*** Opening Data for this exercise ***

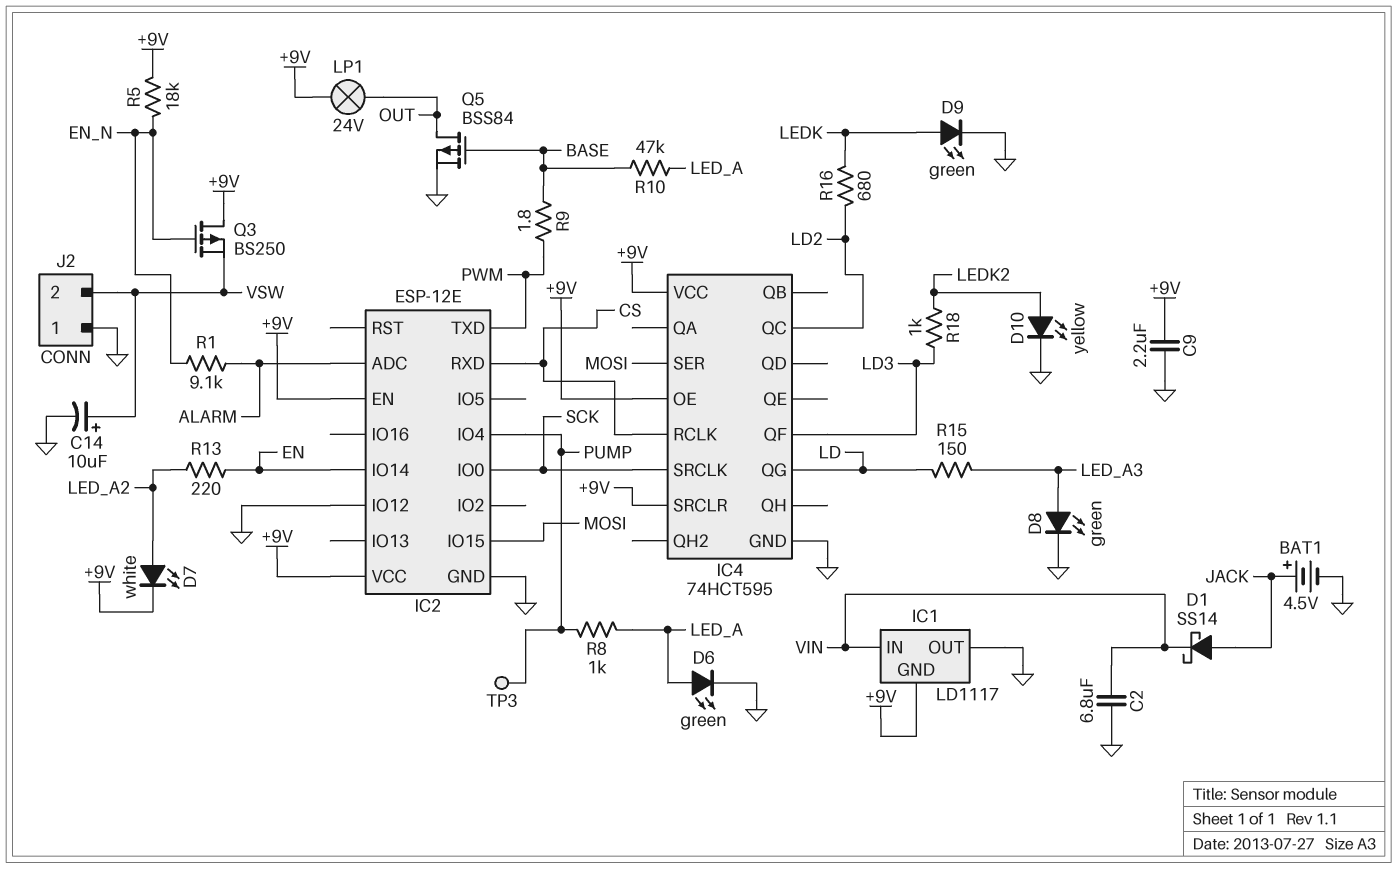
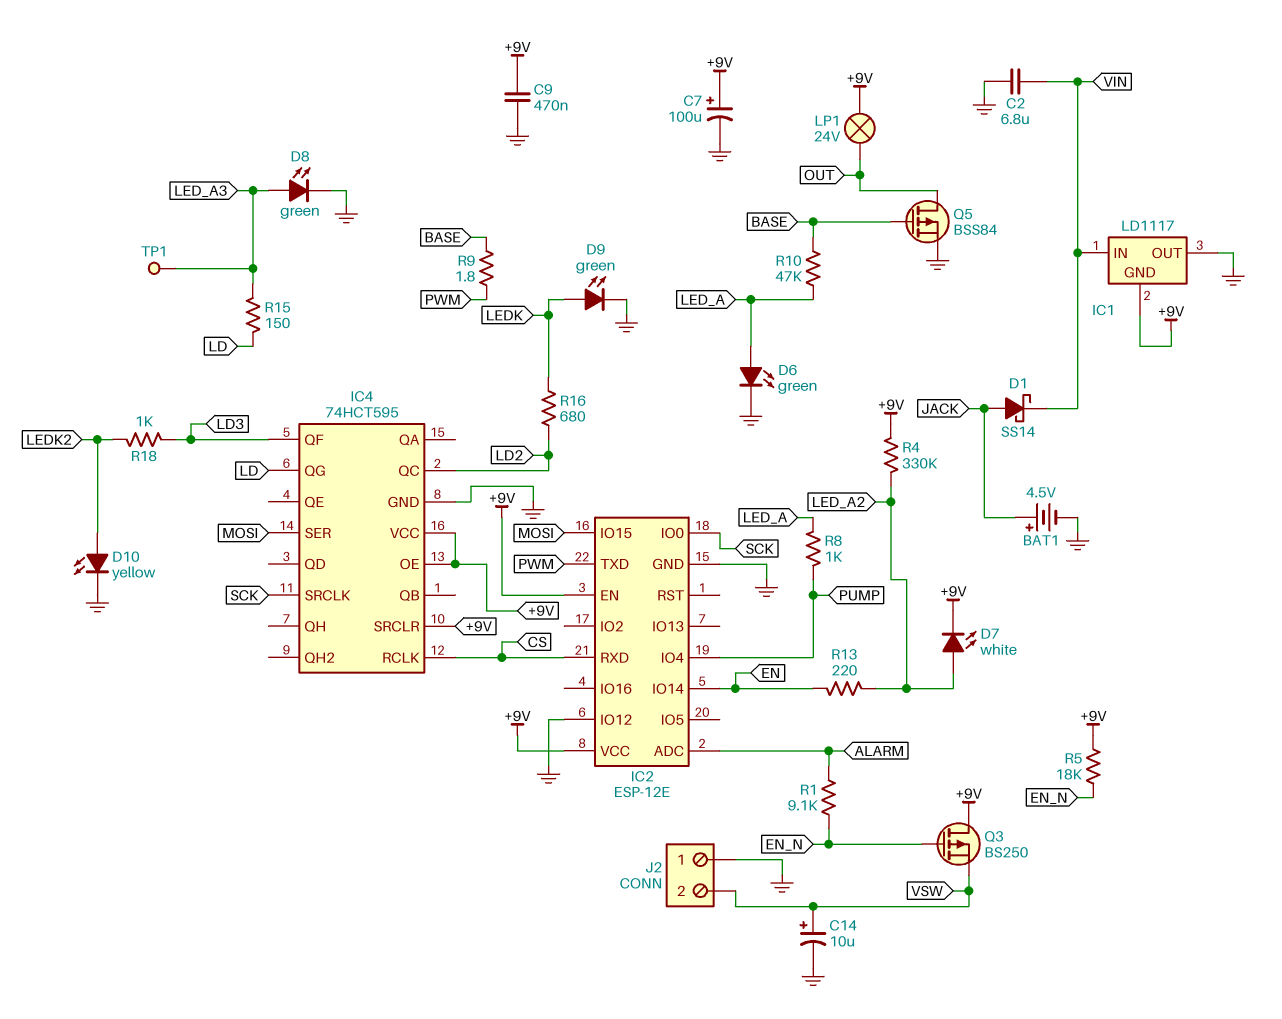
C7: none -> 100uF (plus +9V, minus GND)
C9: 2.2uF (+9V, GND) -> 470nF (+9V, GND)
R4: none -> 330k (+9V, LED_A2)
TP1: none -> test point (LED_A3)
TP3: test point (PUMP) -> none

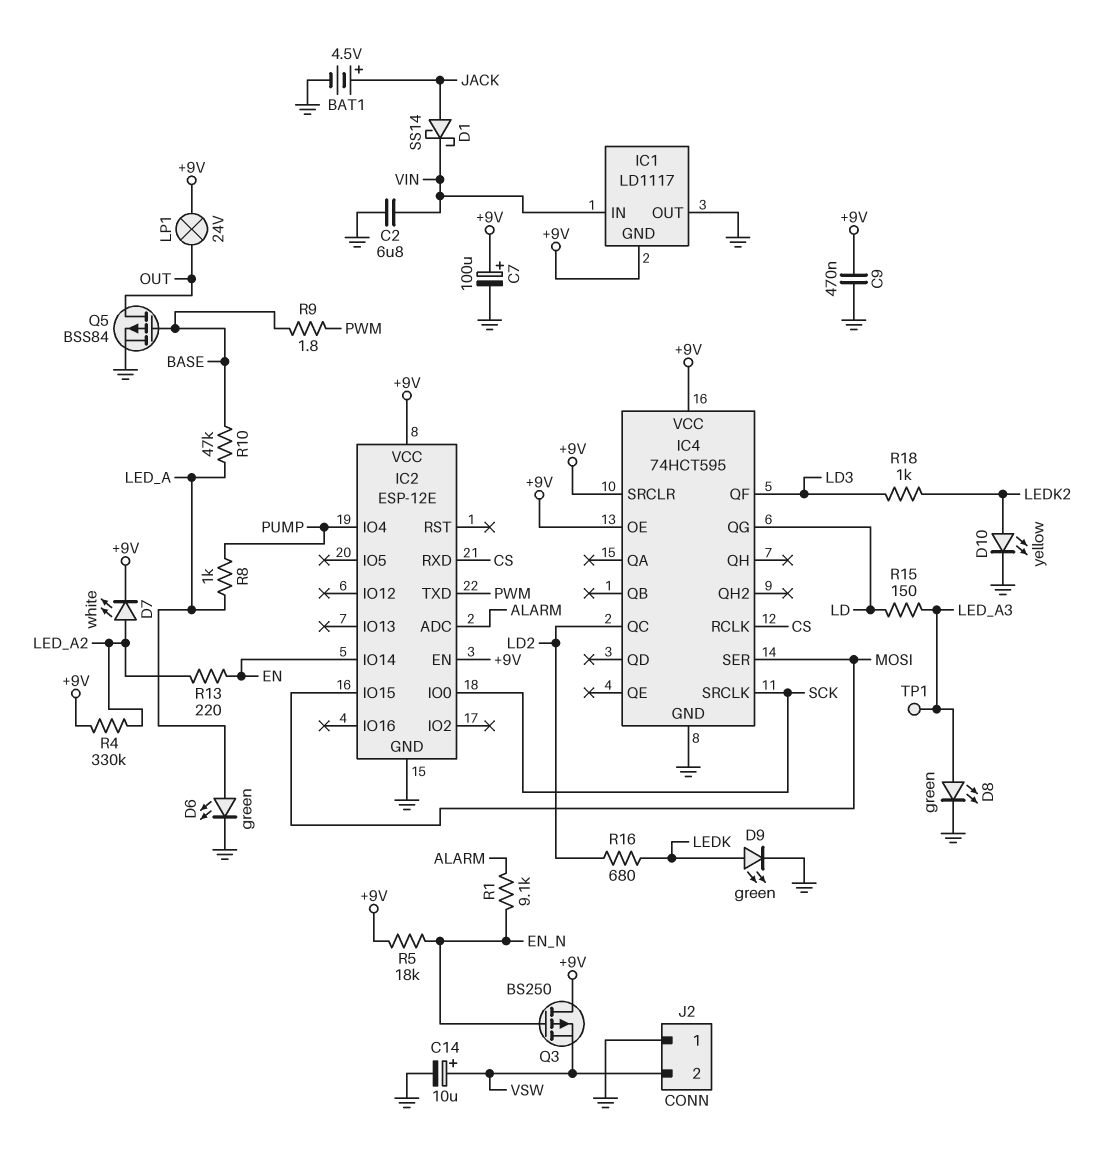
IC2 pin IO12: GND -> none

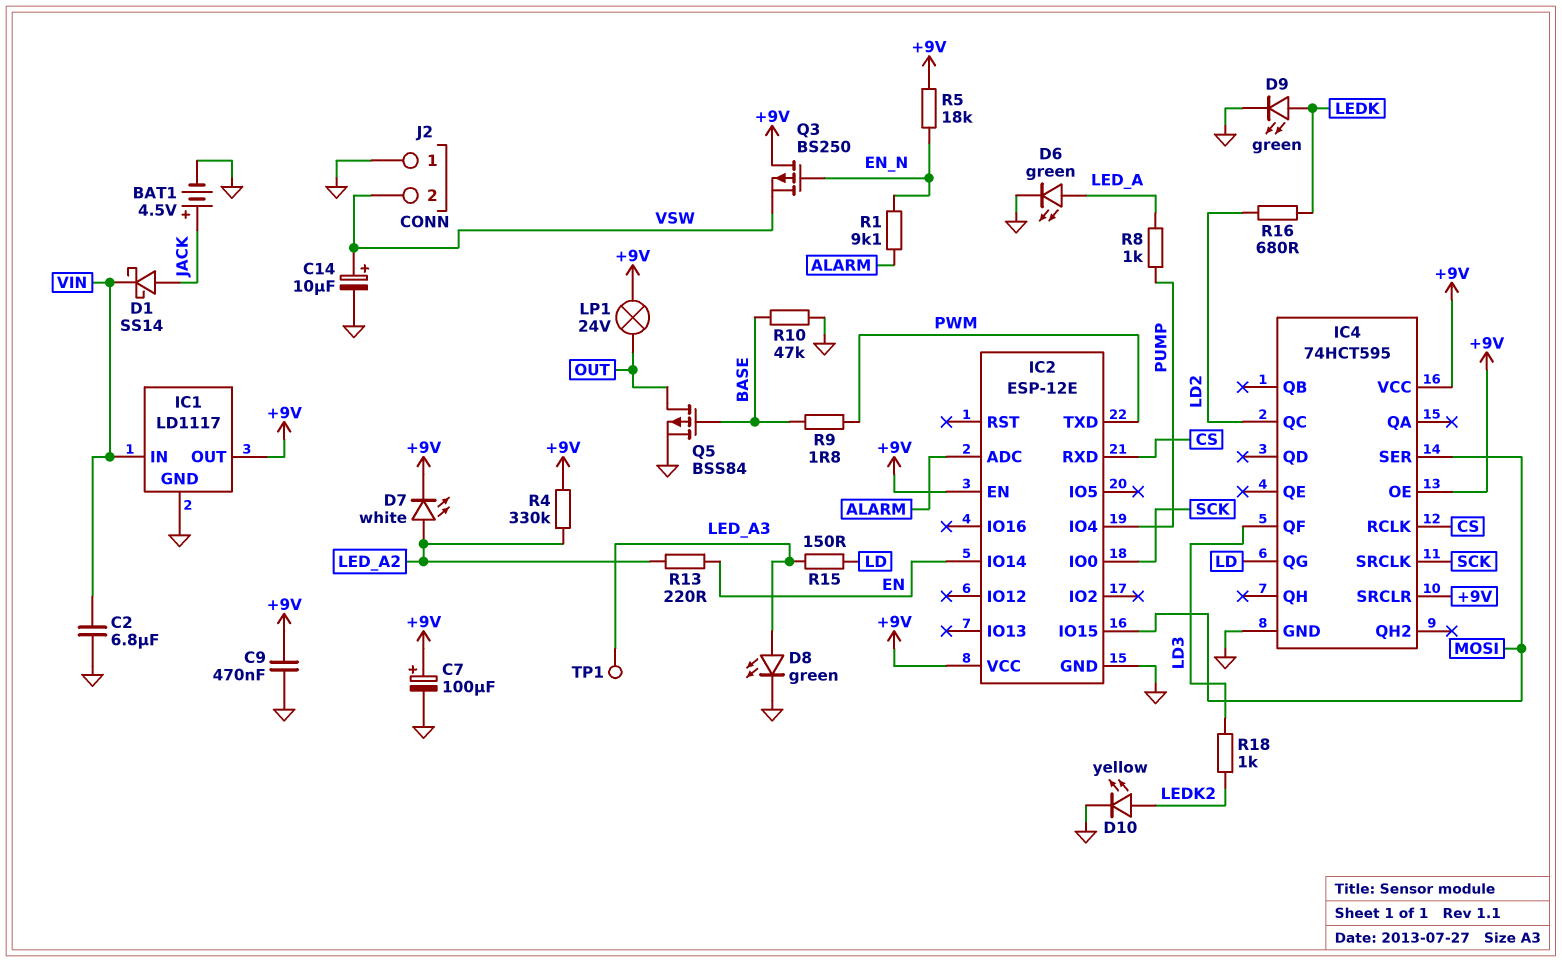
IC1 pin GND: +9V -> GND
IC1 pin OUT: GND -> +9V
R10: 47k (BASE, LED_A) -> 47k (BASE, GND)

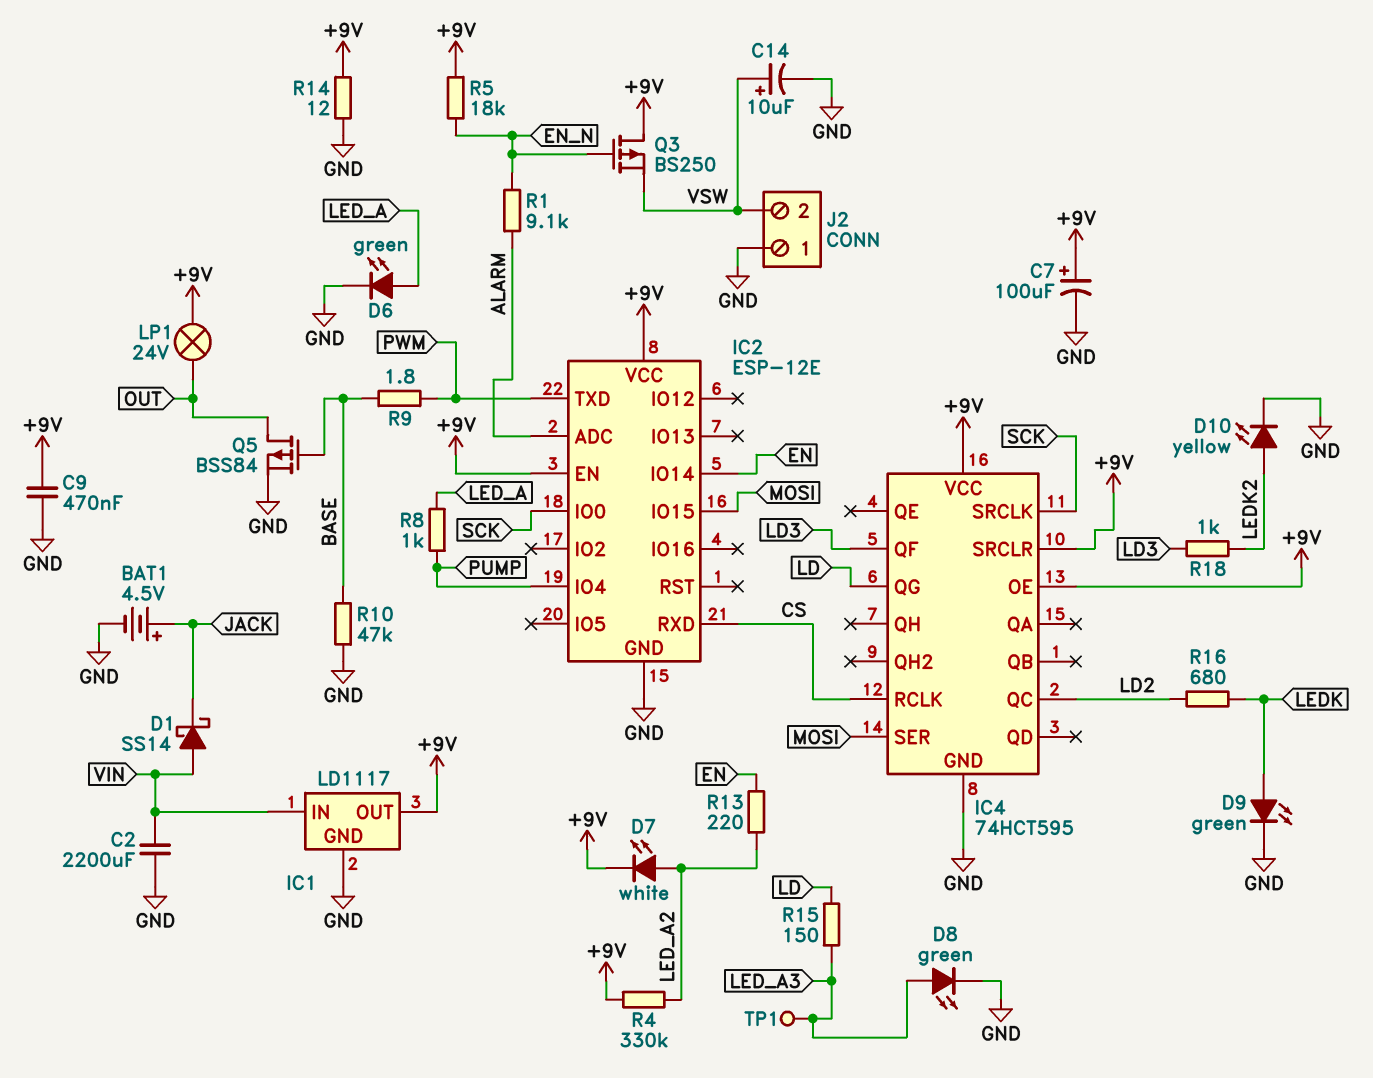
C2: 6.8uF (GND, VIN) -> 2200uF (GND, VIN)
D1: schottky SS14 (A JACK, K VIN) -> schottky SS14 (A VIN, K JACK)
R14: none -> 12 (+9V, GND)

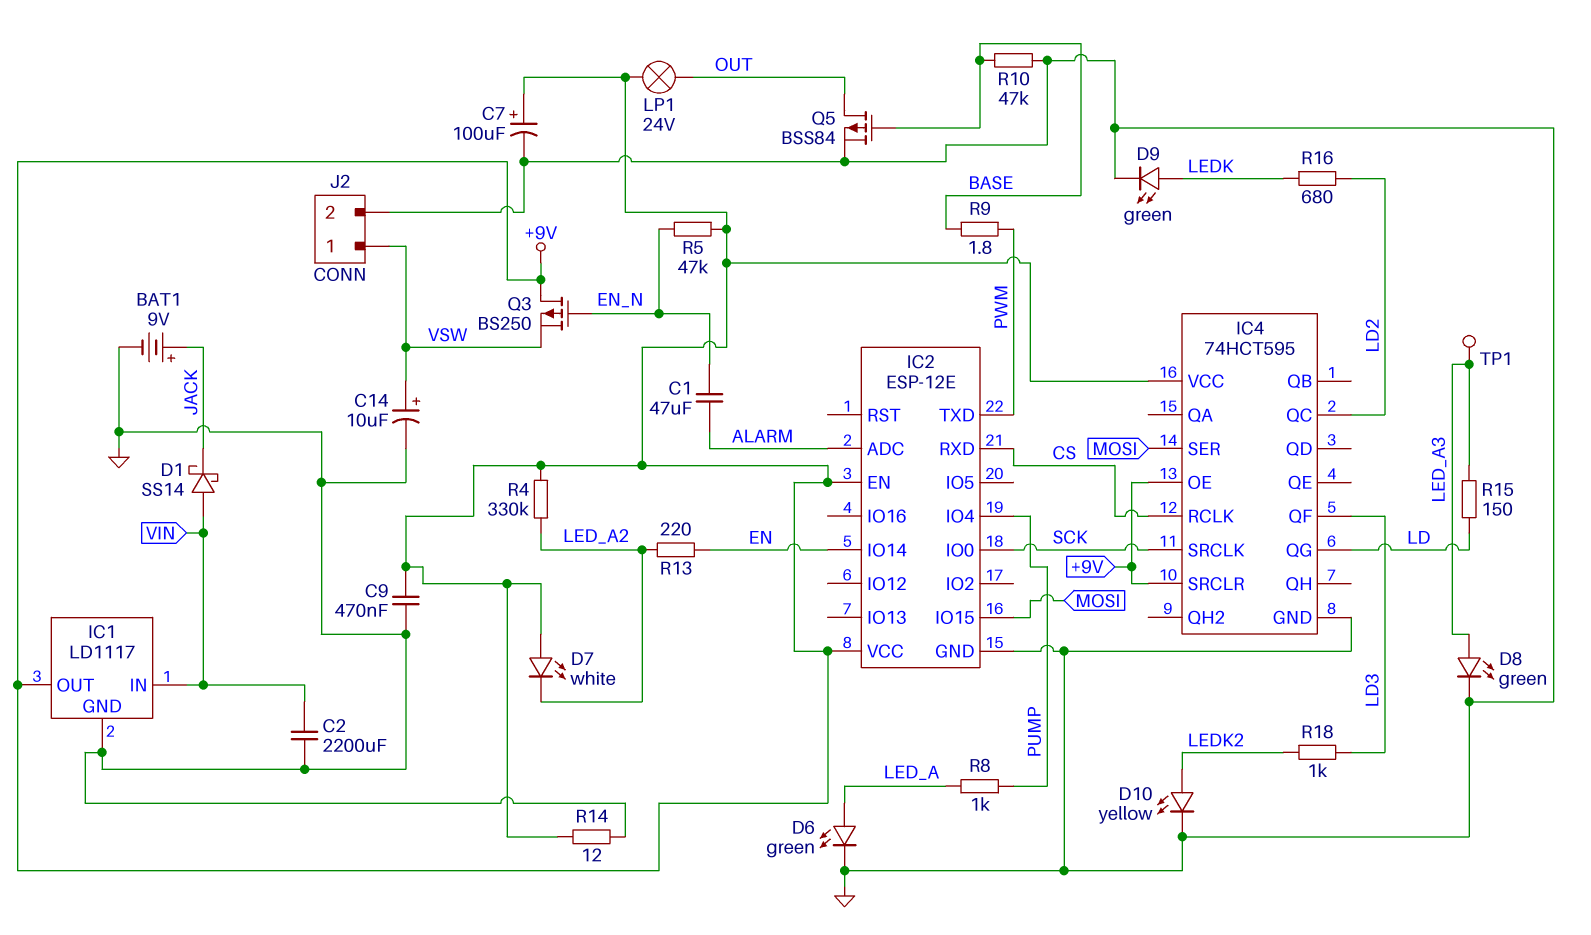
BAT1: 4.5V (plus JACK, minus GND) -> 9V (plus JACK, minus GND)
C1: none -> 47uF (ALARM, EN_N)
D7: LED white (A LED_A2, K +9V) -> LED white (A +9V, K LED_A2)
J2 pin 1: GND -> VSW
J2 pin 2: VSW -> GND
R1: 9.1k (ALARM, EN_N) -> none
R5: 18k (+9V, EN_N) -> 47k (+9V, EN_N)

*** Closing Data for this exercise ***

Nothing but the records themselves, exact and complete, should be returned; leave the pictures out.

- Answer for the task -
C7: none -> 100uF (plus +9V, minus GND)
C9: 2.2uF (+9V, GND) -> 470nF (+9V, GND)
R4: none -> 330k (+9V, LED_A2)
TP1: none -> test point (LED_A3)
TP3: test point (PUMP) -> none

IC2 pin IO12: GND -> none

IC1 pin GND: +9V -> GND
IC1 pin OUT: GND -> +9V
R10: 47k (BASE, LED_A) -> 47k (BASE, GND)

C2: 6.8uF (GND, VIN) -> 2200uF (GND, VIN)
D1: schottky SS14 (A JACK, K VIN) -> schottky SS14 (A VIN, K JACK)
R14: none -> 12 (+9V, GND)

BAT1: 4.5V (plus JACK, minus GND) -> 9V (plus JACK, minus GND)
C1: none -> 47uF (ALARM, EN_N)
D7: LED white (A LED_A2, K +9V) -> LED white (A +9V, K LED_A2)
J2 pin 1: GND -> VSW
J2 pin 2: VSW -> GND
R1: 9.1k (ALARM, EN_N) -> none
R5: 18k (+9V, EN_N) -> 47k (+9V, EN_N)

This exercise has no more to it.